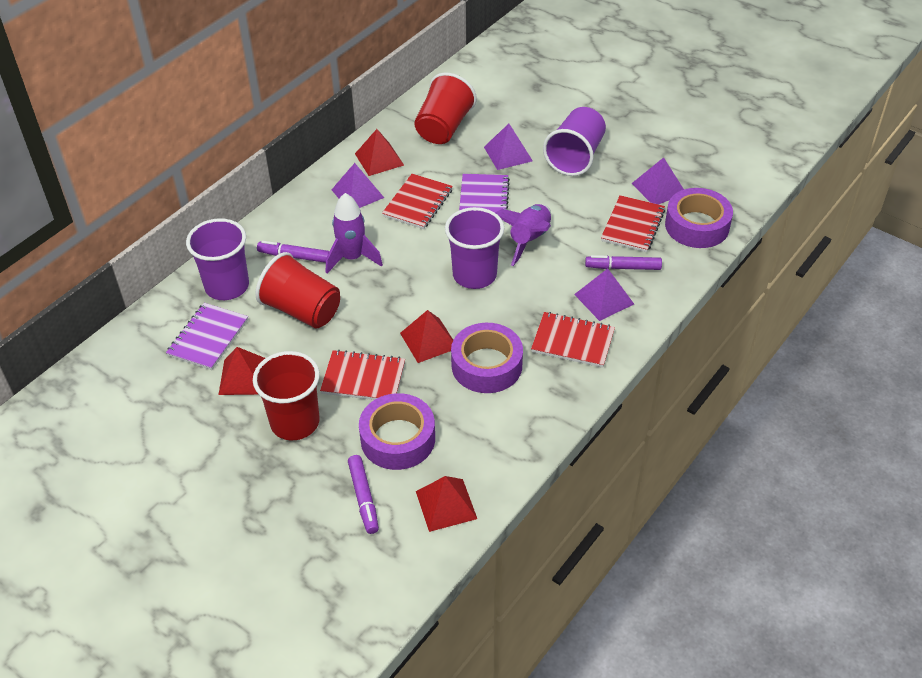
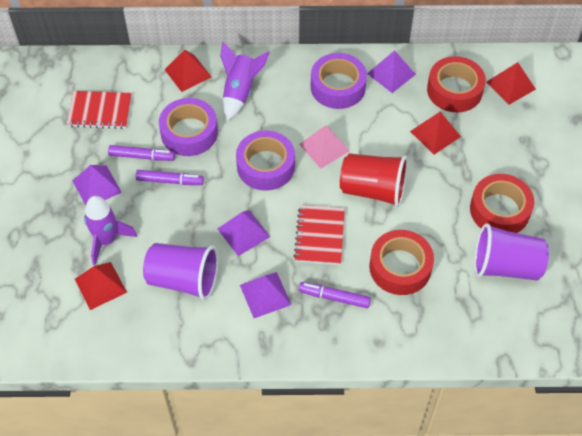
pink pyramid: 0 -> 1
purple cup: 3 -> 2
purple notebook: 2 -> 0
red cup: 3 -> 1
red notebook: 4 -> 2
red tape: 0 -> 3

**Work to be completed**
Without the pictures, retype the whole of the material above exactly.

**Exercise solution**
pink pyramid: 0 -> 1
purple cup: 3 -> 2
purple notebook: 2 -> 0
red cup: 3 -> 1
red notebook: 4 -> 2
red tape: 0 -> 3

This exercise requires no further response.